GIVEN DATA:
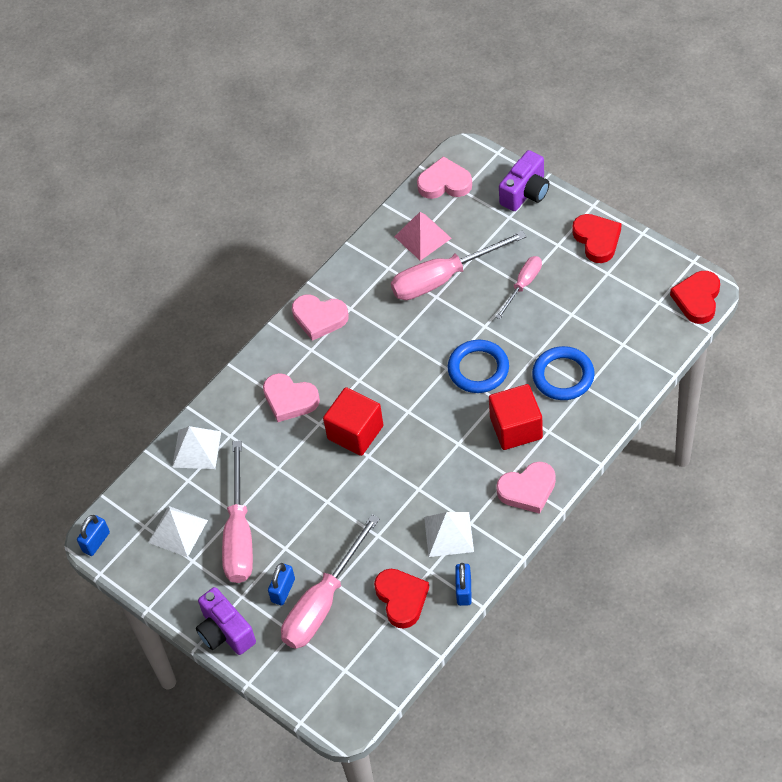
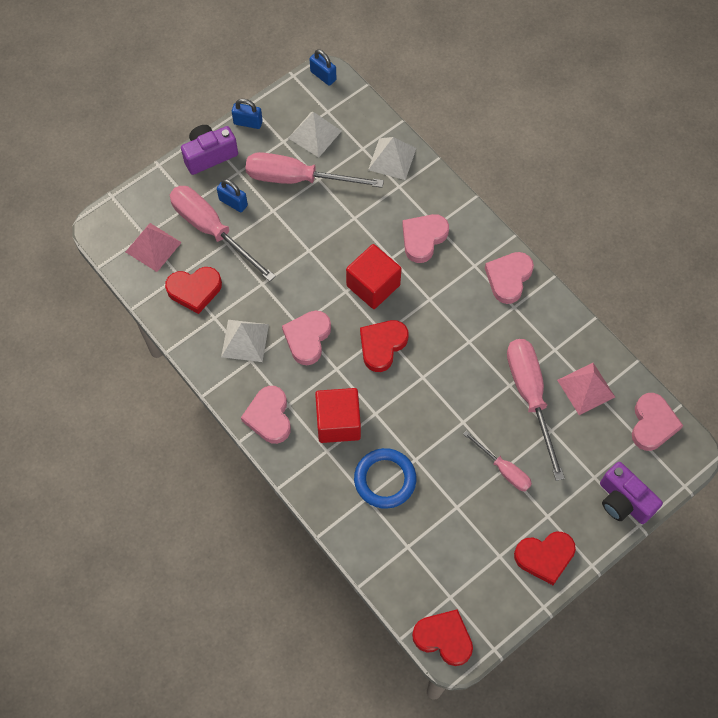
camera: 95 degrees right, 10 degrees up
blue ring [447,340,509,393] -> none
blue padlock [455,563,472,606] -> blue padlock moved to [232,99,263,129]
none -> pink pyramid [126,223,182,272]
none -> pink heart [282,310,331,365]
none -> red heart [360,320,408,372]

EXERCISE:
Extract, exactly, the lines above that begin at the line containing "none -> pink pyramid [126,223,182,272]" and end at the final line of the records; add no other text.

ANSWER BELOW:
none -> pink pyramid [126,223,182,272]
none -> pink heart [282,310,331,365]
none -> red heart [360,320,408,372]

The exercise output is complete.